What the exercise asks: Look below for the line containing "R2: 2.2k (GND, N1) -> 2.2k (GND, N5)", then write out that line and every line after it to the end, exactly, minus the pictures.

Revision tracking records:
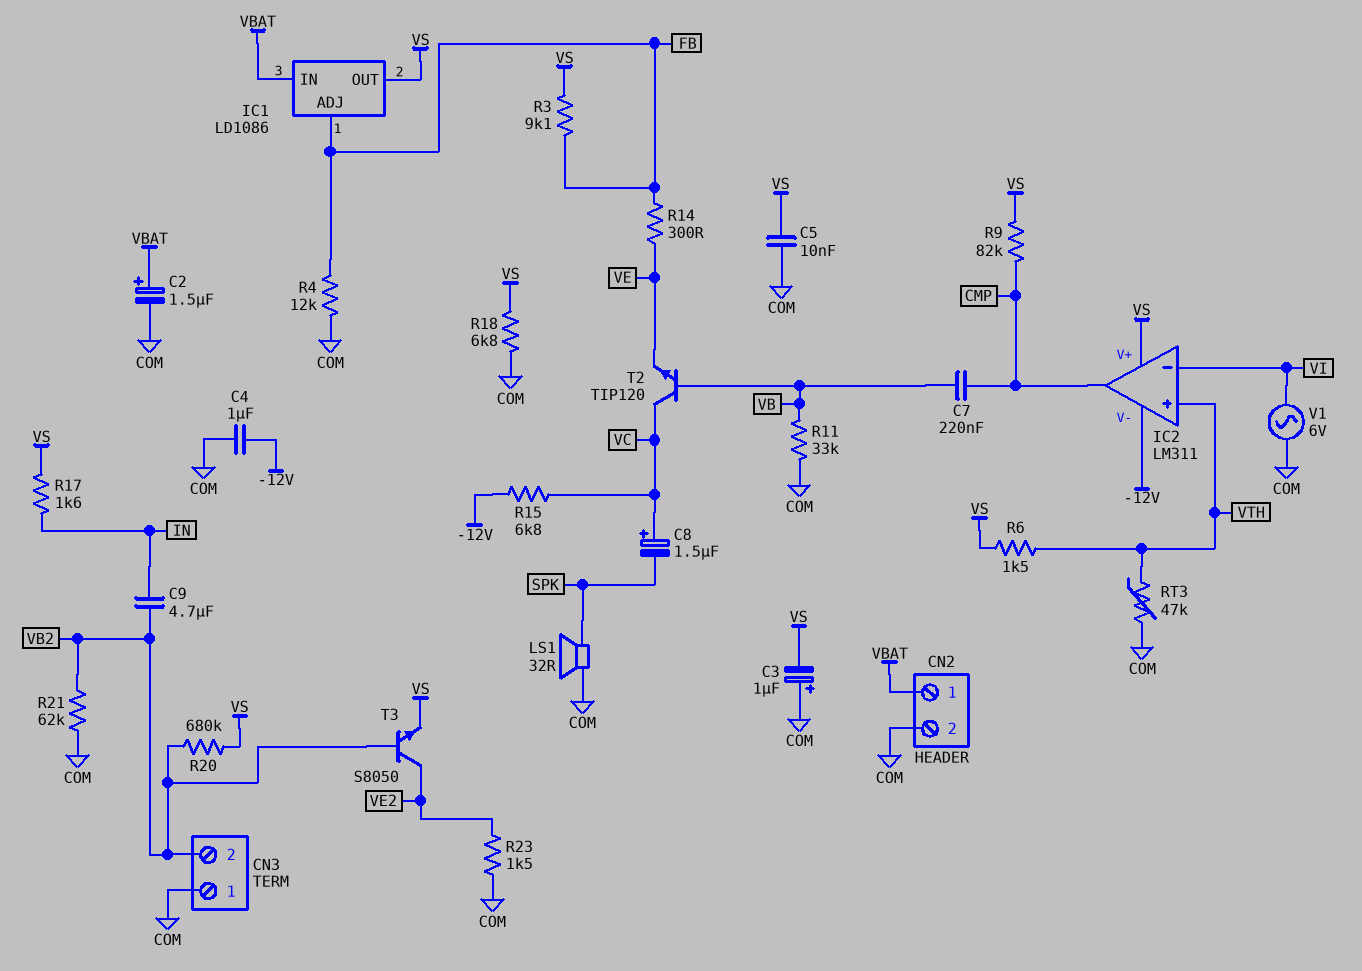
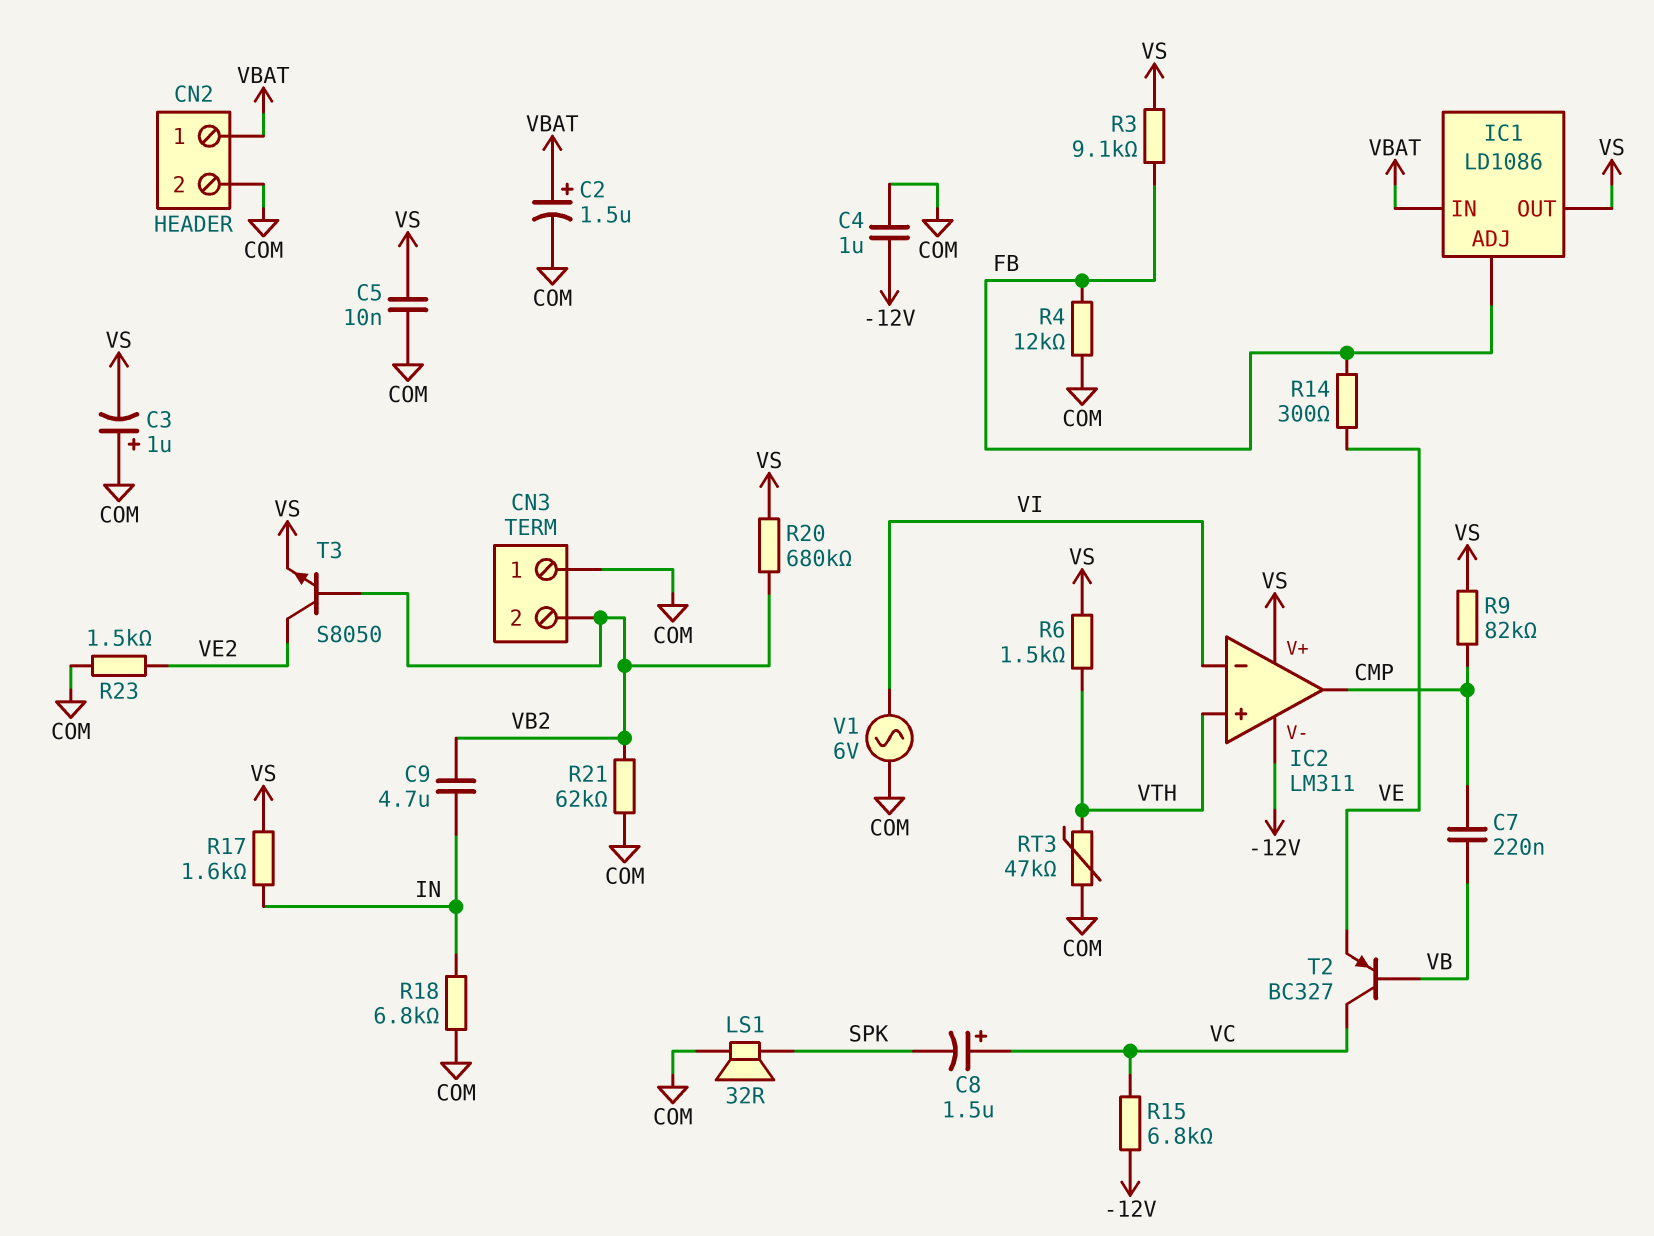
R11: 33k (COM, VB) -> none
R18: 6.8k (COM, VS) -> 6.8k (COM, IN)
T2: NPN TIP120 (B VB, C VC, E VE) -> PNP BC327 (B VB, C VC, E VE)

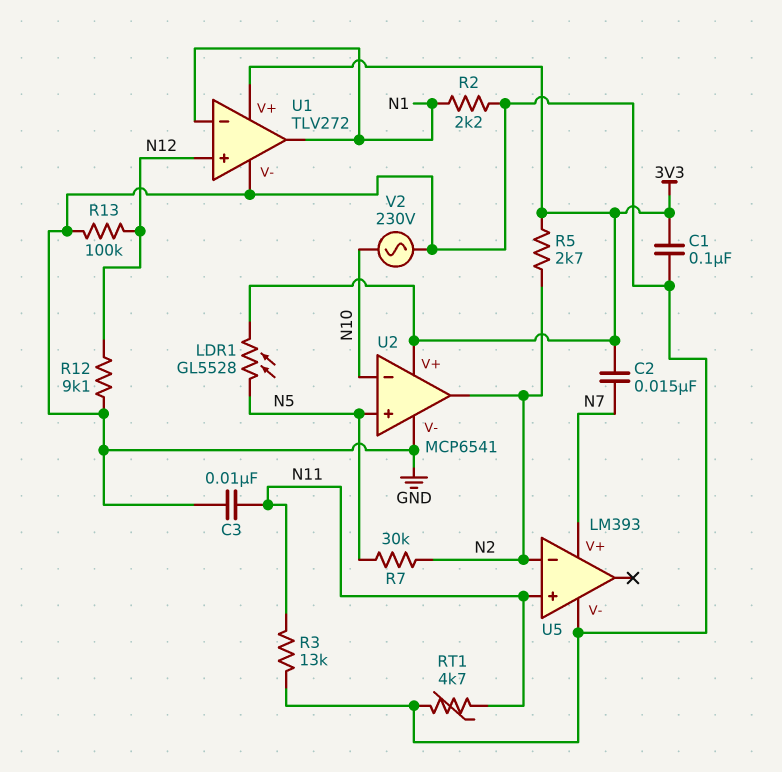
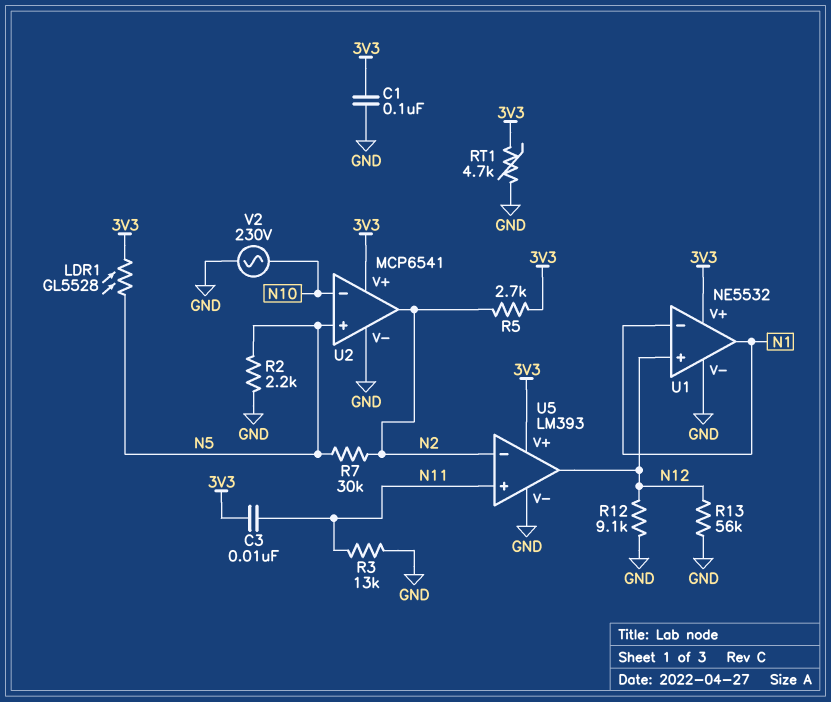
C2: 15nF (3V3, N7) -> none
C3: 10nF (GND, N11) -> 10nF (3V3, N11)
R2: 2.2k (GND, N1) -> 2.2k (GND, N5)
R13: 100k (GND, N12) -> 56k (GND, N12)
RT1: 4.7k (GND, N11) -> 4.7k (3V3, GND)
U1: TLV272 -> NE5532
U5 pin V+: N7 -> 3V3
U5 pin out: none -> N12

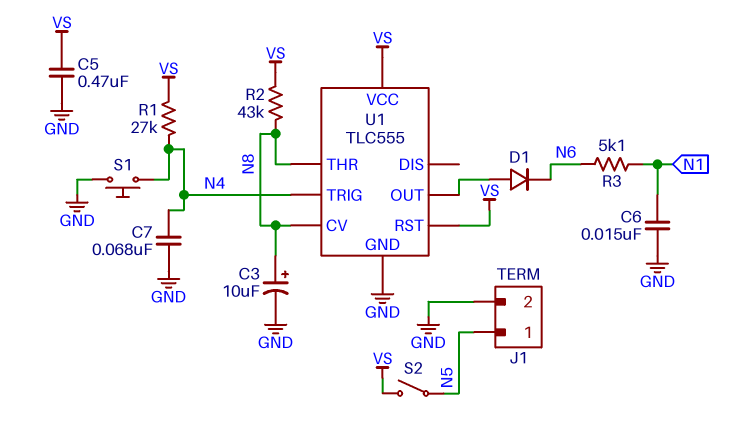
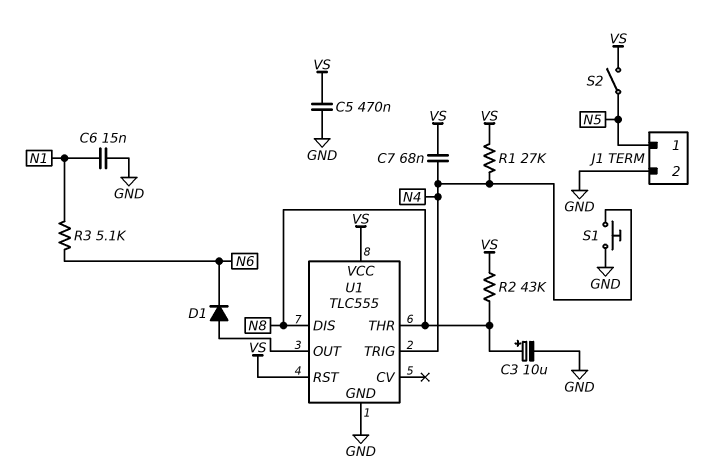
C7: 68nF (GND, N4) -> 68nF (N4, VS)
U1 pin CV: N8 -> none
U1 pin DIS: none -> N8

Result of the task:
R2: 2.2k (GND, N1) -> 2.2k (GND, N5)
R13: 100k (GND, N12) -> 56k (GND, N12)
RT1: 4.7k (GND, N11) -> 4.7k (3V3, GND)
U1: TLV272 -> NE5532
U5 pin V+: N7 -> 3V3
U5 pin out: none -> N12

C7: 68nF (GND, N4) -> 68nF (N4, VS)
U1 pin CV: N8 -> none
U1 pin DIS: none -> N8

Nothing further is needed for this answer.